Problem details: Below are some records; quote exactly the lines from the one that contains "black star: 1 -> 5" through the one that contains "red bottle: 6 -> 10", inclusive, and no others.

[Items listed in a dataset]
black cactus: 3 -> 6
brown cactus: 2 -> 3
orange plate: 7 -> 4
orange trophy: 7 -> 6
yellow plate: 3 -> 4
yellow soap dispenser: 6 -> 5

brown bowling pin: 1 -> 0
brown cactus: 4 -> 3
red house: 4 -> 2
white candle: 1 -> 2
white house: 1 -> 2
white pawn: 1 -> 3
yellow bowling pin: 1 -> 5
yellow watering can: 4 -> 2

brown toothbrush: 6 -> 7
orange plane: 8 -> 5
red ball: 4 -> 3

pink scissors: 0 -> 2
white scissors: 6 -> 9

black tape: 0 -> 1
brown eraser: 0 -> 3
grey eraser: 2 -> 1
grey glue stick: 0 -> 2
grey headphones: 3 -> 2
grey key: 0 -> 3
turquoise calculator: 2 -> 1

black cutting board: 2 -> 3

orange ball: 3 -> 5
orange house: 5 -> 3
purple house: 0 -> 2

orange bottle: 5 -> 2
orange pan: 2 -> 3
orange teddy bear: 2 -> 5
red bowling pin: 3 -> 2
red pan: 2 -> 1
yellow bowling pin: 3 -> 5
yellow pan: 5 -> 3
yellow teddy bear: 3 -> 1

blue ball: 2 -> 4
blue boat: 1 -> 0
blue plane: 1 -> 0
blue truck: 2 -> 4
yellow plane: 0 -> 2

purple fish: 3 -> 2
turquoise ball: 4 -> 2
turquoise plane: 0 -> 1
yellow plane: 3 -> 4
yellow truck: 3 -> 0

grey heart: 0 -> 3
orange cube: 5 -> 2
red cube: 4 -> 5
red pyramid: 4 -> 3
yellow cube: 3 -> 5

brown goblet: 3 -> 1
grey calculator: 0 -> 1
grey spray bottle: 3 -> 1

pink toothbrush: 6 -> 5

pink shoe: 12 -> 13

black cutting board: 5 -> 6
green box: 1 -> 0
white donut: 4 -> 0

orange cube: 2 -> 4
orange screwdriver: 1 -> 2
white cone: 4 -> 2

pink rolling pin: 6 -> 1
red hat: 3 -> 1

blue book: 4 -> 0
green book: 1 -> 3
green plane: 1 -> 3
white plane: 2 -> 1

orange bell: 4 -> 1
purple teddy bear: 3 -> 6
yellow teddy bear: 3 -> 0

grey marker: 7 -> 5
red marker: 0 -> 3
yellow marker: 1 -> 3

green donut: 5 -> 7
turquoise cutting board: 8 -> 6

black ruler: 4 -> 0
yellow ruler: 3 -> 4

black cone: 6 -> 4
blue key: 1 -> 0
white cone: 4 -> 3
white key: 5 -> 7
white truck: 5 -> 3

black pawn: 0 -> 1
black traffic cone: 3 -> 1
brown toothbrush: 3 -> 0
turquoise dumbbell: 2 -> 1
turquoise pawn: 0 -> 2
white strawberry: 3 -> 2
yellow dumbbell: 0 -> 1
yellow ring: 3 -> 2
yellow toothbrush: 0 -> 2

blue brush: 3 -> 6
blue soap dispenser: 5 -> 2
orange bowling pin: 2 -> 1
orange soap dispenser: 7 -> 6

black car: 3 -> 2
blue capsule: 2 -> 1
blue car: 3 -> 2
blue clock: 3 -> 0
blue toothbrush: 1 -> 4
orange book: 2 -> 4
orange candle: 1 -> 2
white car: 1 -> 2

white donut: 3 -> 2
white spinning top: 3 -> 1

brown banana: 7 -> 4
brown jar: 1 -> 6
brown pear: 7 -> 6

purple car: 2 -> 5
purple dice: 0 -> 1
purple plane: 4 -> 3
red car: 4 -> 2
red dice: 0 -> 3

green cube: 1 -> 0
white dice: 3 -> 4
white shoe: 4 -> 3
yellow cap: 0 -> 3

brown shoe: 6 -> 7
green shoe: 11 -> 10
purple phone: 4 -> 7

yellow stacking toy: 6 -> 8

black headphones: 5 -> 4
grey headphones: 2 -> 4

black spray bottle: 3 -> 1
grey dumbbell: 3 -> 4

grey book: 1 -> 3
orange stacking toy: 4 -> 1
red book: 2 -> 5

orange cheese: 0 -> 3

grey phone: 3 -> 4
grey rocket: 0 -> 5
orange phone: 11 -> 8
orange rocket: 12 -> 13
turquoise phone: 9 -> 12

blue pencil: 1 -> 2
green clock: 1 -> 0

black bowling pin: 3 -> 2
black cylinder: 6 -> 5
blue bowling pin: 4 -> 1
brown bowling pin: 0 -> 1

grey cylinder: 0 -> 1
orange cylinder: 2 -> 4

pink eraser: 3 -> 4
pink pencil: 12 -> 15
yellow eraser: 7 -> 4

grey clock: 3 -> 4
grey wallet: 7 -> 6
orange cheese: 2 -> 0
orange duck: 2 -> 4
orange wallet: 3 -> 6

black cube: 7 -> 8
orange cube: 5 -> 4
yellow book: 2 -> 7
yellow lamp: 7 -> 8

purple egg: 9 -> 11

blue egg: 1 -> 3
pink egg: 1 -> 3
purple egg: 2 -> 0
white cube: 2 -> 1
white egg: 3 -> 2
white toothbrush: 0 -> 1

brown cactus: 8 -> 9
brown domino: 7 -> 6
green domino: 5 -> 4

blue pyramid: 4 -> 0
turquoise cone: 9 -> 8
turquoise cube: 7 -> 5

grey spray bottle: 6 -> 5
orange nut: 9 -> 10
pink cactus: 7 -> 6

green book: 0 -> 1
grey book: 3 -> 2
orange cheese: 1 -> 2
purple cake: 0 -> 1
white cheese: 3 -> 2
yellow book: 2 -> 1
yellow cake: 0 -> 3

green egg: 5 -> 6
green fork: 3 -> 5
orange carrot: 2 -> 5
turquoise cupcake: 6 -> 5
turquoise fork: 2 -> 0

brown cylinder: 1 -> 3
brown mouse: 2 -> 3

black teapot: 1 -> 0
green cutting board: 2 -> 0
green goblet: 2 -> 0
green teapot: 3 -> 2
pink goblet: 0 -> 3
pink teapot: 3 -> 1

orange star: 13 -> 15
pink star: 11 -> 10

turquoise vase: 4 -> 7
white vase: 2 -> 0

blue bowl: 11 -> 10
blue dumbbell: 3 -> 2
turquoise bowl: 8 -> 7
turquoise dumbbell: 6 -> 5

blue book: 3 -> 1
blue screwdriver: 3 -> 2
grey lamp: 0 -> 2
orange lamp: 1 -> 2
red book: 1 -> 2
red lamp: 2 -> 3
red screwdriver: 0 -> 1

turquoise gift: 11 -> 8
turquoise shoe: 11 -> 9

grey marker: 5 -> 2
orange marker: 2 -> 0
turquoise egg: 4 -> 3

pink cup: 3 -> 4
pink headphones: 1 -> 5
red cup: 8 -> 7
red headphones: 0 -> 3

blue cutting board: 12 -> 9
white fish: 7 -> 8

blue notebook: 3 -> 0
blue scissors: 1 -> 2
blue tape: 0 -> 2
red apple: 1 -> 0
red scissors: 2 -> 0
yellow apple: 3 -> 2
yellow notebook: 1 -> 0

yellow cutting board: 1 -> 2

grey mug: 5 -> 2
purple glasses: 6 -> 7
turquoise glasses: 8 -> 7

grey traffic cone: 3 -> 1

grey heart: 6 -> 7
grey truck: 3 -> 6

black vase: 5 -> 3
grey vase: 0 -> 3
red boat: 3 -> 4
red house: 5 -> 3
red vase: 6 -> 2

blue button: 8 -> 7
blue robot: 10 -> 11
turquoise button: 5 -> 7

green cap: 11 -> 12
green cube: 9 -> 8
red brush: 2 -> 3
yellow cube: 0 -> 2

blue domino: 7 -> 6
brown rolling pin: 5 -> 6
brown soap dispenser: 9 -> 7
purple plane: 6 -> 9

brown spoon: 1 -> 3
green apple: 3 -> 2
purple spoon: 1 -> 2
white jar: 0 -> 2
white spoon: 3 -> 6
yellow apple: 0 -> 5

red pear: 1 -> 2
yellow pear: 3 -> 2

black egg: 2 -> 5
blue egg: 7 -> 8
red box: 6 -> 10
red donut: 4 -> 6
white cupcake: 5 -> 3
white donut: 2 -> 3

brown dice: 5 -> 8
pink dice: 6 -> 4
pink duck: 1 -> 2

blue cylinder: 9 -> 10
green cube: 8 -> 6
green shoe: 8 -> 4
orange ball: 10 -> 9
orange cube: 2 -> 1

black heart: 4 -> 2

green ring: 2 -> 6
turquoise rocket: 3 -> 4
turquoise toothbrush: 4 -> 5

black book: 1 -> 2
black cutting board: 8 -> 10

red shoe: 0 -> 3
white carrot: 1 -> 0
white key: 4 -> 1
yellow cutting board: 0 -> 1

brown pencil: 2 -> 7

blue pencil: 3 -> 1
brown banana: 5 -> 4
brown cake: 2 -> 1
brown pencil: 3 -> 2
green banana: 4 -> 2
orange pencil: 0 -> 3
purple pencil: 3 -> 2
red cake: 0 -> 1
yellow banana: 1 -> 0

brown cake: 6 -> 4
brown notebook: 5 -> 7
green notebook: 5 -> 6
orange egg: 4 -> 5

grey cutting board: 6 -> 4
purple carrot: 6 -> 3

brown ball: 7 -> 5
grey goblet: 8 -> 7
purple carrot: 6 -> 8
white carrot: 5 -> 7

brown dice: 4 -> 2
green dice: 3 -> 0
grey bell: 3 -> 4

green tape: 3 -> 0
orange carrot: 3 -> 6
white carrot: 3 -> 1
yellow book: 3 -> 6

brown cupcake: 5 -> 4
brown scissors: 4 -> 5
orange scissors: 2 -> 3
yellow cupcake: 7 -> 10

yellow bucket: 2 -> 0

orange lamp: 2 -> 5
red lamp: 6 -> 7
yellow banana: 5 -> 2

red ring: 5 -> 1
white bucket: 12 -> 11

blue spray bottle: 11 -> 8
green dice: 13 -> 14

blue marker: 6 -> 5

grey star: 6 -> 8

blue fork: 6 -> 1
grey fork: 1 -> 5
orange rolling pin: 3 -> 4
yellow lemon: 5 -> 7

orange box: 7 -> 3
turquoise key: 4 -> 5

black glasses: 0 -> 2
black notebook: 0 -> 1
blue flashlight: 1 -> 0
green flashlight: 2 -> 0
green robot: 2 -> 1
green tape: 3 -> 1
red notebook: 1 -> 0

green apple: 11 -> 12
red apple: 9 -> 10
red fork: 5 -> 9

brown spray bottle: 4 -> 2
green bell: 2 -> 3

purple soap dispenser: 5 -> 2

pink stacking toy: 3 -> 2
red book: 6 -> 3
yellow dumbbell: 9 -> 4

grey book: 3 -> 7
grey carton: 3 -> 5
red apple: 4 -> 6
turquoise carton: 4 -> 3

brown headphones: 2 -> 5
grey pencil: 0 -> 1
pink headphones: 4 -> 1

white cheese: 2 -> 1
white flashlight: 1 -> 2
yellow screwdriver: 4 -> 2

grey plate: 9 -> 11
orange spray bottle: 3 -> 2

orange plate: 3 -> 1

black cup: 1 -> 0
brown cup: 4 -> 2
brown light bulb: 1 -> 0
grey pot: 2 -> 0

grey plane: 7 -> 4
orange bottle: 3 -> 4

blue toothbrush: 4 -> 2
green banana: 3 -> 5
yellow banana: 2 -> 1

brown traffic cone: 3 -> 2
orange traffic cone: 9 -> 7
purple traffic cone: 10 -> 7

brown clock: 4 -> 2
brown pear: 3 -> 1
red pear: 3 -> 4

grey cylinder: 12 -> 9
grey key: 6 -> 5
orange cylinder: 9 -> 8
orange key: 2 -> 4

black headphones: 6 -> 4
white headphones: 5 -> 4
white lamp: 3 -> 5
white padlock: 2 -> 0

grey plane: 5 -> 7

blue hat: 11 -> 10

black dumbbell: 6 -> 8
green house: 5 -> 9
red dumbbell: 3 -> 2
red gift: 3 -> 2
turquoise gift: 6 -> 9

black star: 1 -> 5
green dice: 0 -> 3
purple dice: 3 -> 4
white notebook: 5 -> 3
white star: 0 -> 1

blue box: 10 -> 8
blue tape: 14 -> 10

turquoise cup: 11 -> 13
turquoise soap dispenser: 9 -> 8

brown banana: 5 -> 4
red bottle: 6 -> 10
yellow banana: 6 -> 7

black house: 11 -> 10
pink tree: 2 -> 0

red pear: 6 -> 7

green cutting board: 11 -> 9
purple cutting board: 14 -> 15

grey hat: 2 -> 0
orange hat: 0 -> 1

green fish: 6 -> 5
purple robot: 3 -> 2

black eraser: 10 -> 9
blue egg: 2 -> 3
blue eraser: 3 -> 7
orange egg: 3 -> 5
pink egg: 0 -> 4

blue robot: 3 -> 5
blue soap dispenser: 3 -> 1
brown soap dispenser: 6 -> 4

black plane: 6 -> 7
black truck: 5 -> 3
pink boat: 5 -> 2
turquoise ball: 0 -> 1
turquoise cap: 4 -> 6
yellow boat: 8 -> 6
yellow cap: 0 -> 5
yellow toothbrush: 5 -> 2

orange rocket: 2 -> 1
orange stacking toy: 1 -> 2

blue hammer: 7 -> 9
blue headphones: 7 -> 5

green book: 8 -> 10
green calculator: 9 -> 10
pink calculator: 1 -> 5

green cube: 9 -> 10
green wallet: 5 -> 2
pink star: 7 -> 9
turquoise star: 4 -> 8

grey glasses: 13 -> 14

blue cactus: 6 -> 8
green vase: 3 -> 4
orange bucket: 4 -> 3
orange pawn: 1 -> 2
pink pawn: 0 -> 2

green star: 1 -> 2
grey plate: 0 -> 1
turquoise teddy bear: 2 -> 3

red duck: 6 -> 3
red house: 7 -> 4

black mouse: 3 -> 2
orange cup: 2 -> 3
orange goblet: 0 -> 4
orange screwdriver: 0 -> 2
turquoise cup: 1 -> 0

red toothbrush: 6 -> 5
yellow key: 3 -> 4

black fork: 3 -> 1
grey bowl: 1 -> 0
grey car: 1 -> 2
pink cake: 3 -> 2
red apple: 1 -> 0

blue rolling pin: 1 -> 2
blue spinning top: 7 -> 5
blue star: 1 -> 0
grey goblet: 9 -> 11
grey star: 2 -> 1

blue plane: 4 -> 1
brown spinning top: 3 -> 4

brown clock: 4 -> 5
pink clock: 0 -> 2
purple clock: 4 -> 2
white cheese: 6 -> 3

Solution:
black star: 1 -> 5
green dice: 0 -> 3
purple dice: 3 -> 4
white notebook: 5 -> 3
white star: 0 -> 1

blue box: 10 -> 8
blue tape: 14 -> 10

turquoise cup: 11 -> 13
turquoise soap dispenser: 9 -> 8

brown banana: 5 -> 4
red bottle: 6 -> 10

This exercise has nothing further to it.